BEGIN Information

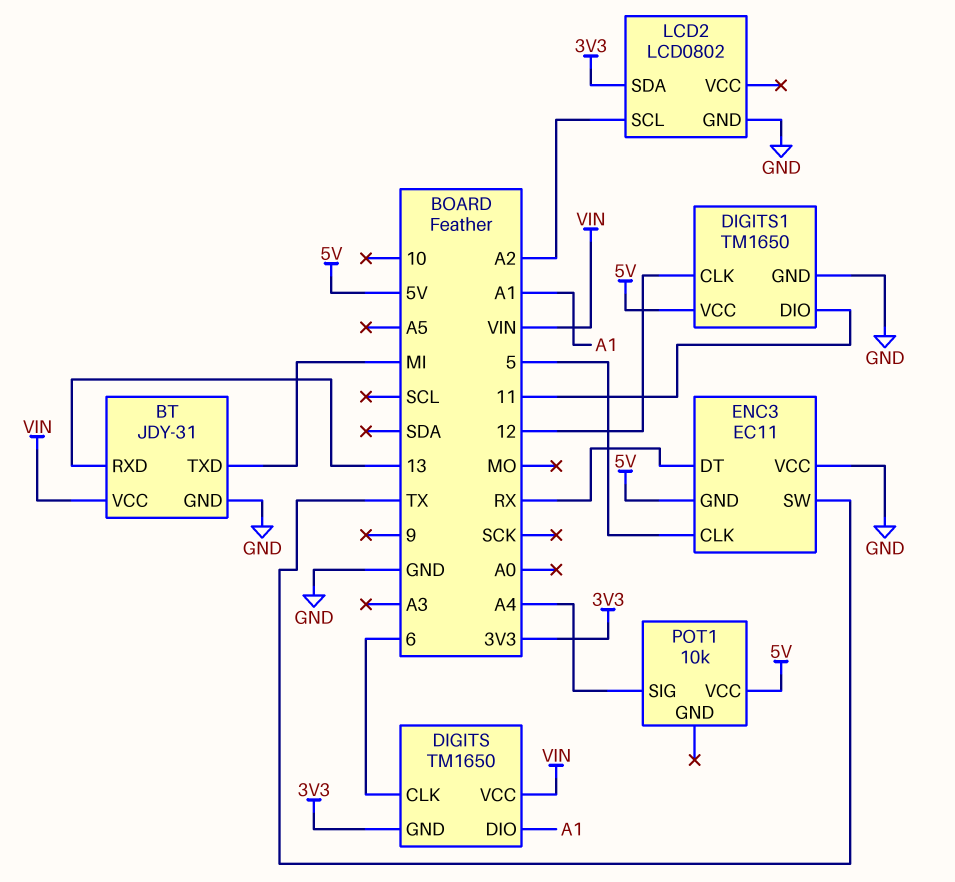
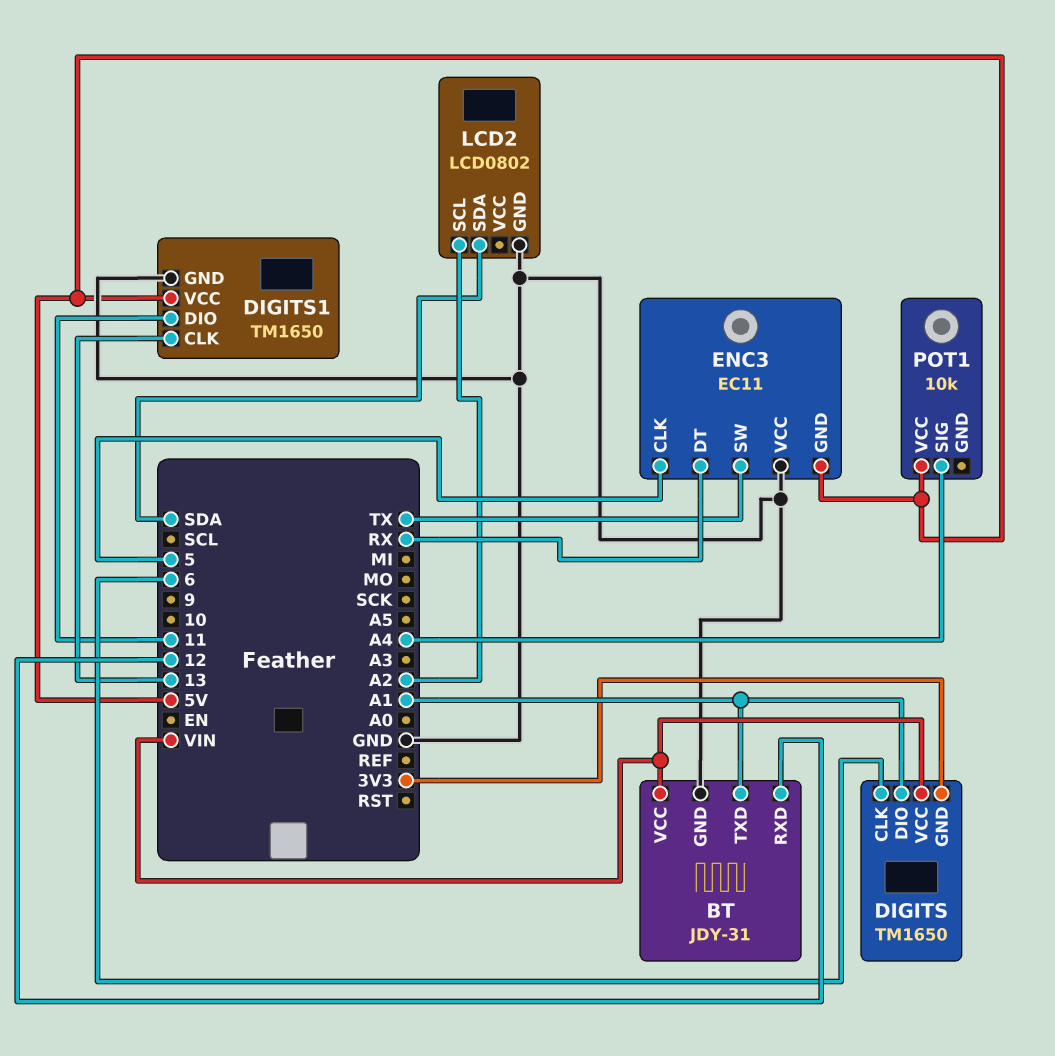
BT pin RXD: 13 -> 12
BT pin TXD: MI -> A1
DIGITS1 pin CLK: 12 -> 13
LCD2 pin SDA: 3V3 -> SDA

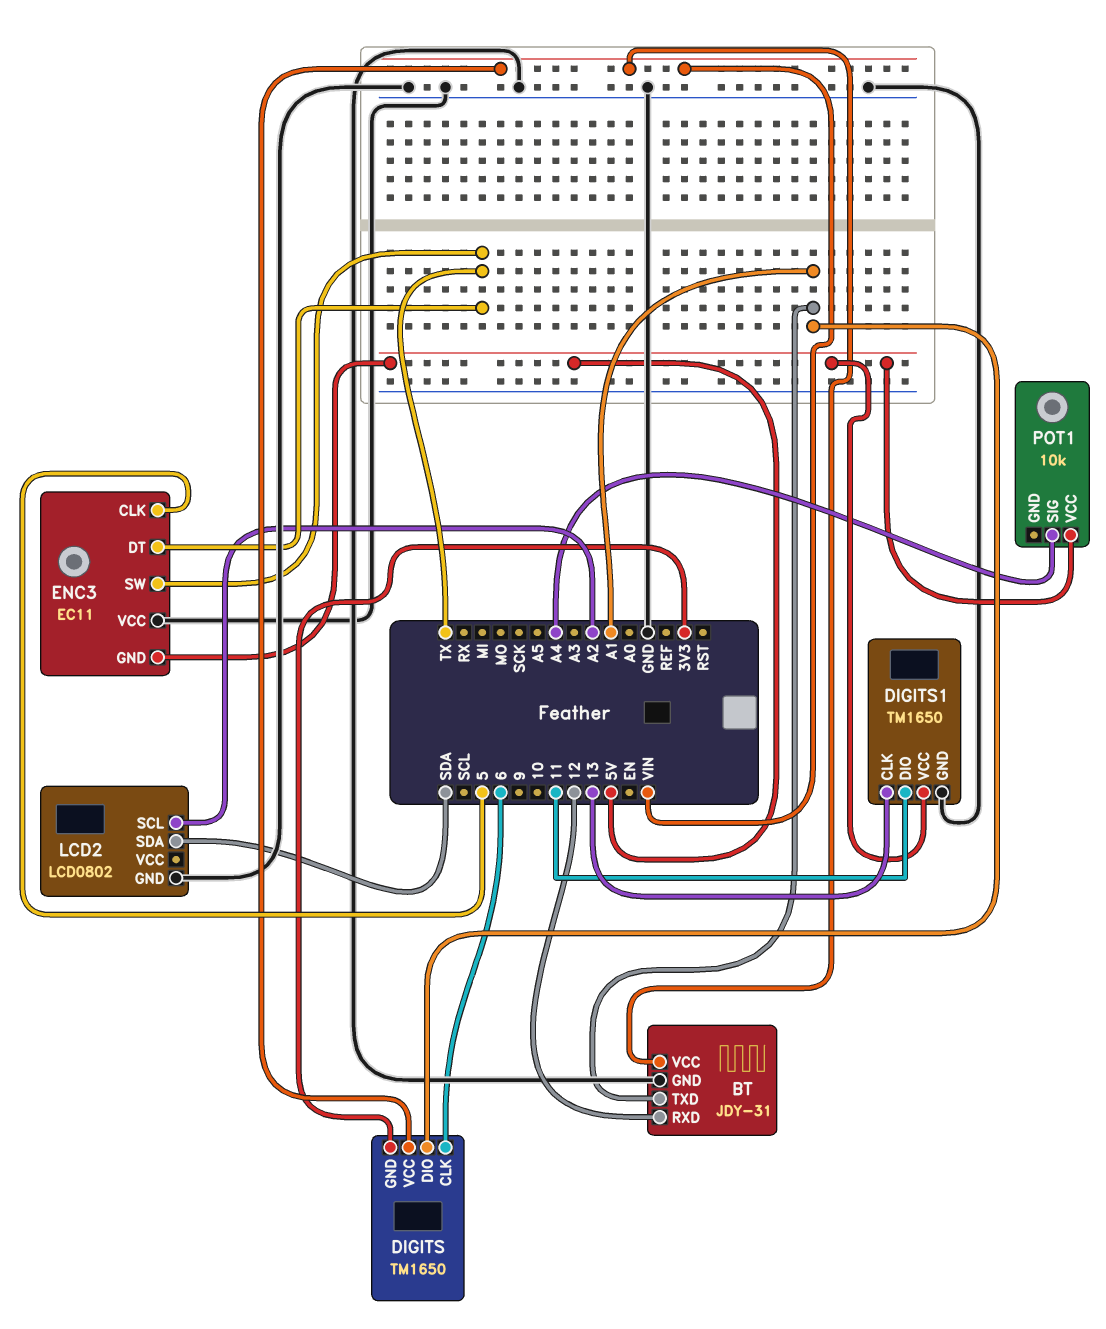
ENC3 pin DT: RX -> TX

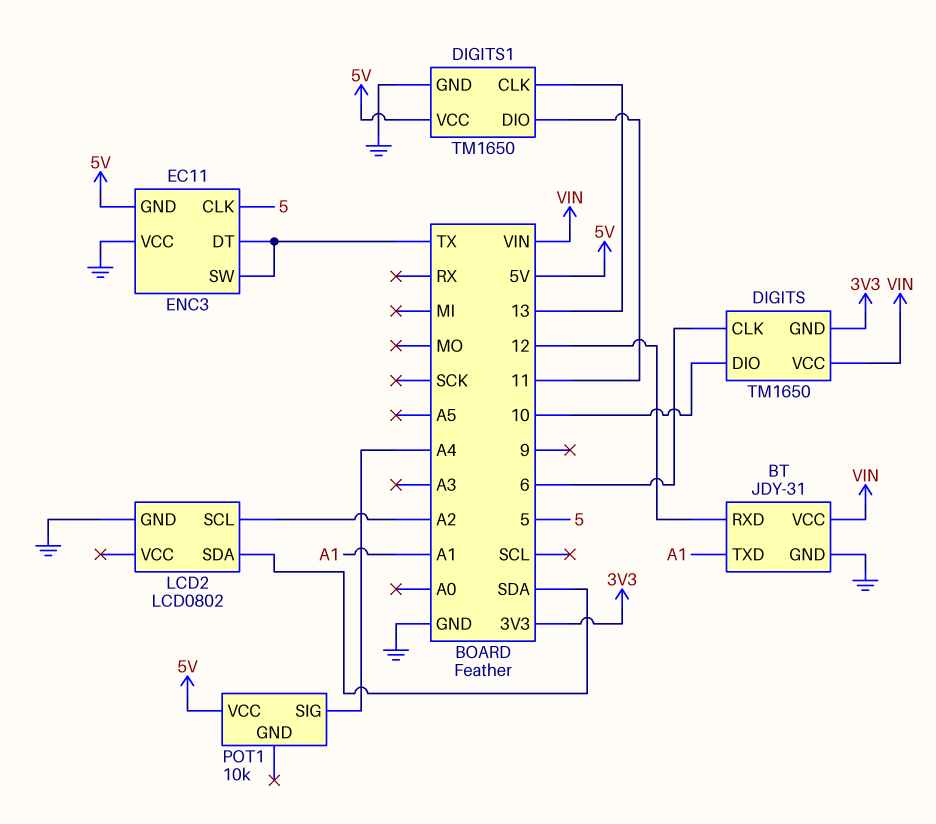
DIGITS pin DIO: A1 -> 10

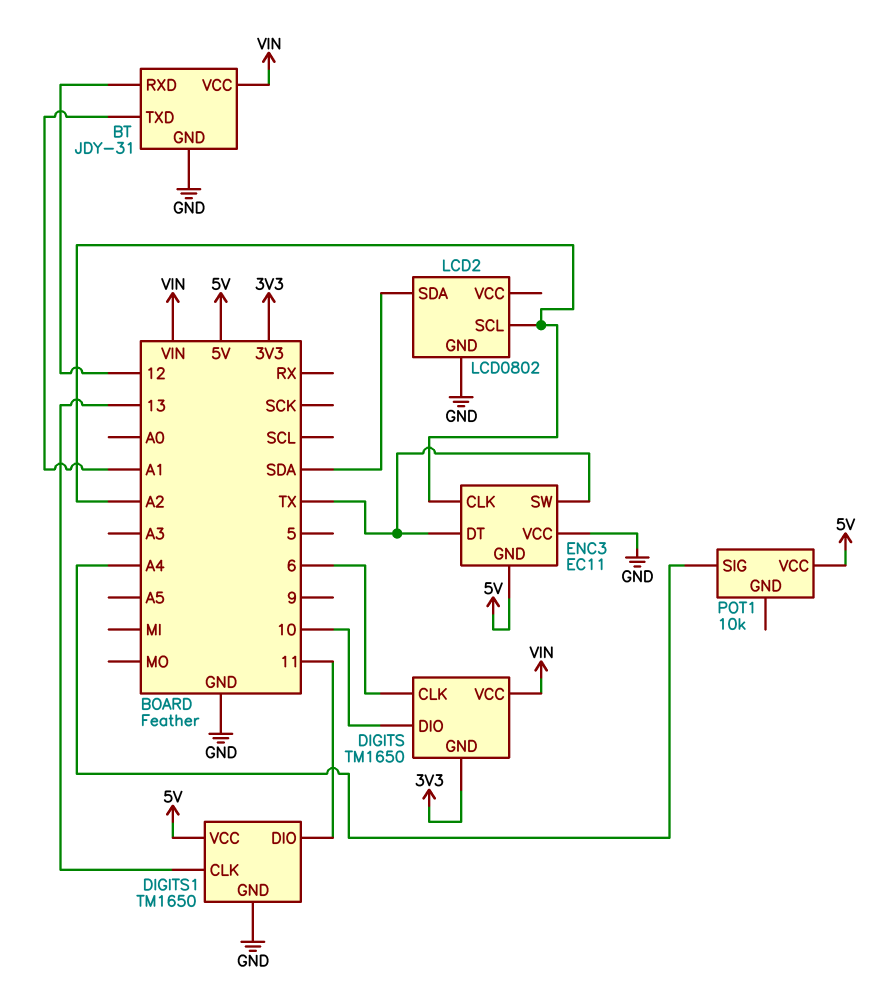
ENC3 pin CLK: 5 -> A2

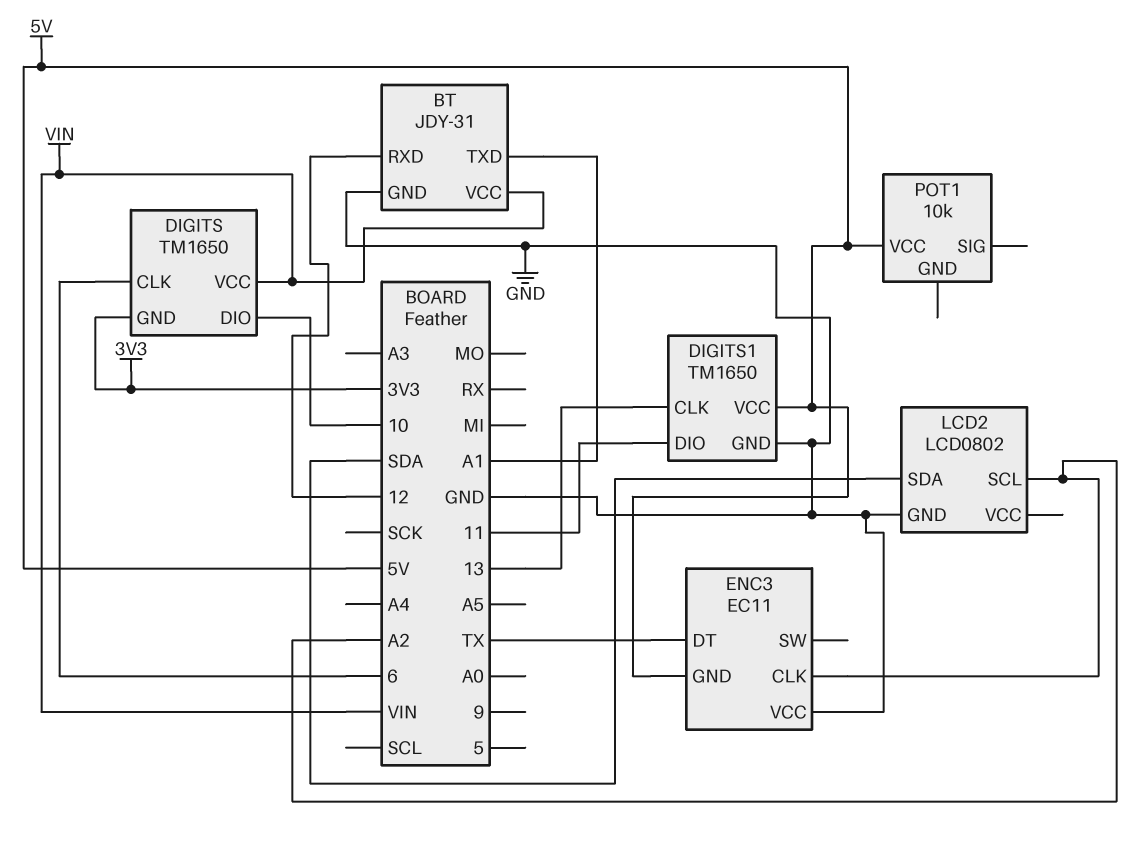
ENC3 pin SW: TX -> none
POT1 pin SIG: A4 -> none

END Information

- [Goal of the exercise]
Look over the records above and copy each line that includes the string "none".

- [Task solution]
ENC3 pin SW: TX -> none
POT1 pin SIG: A4 -> none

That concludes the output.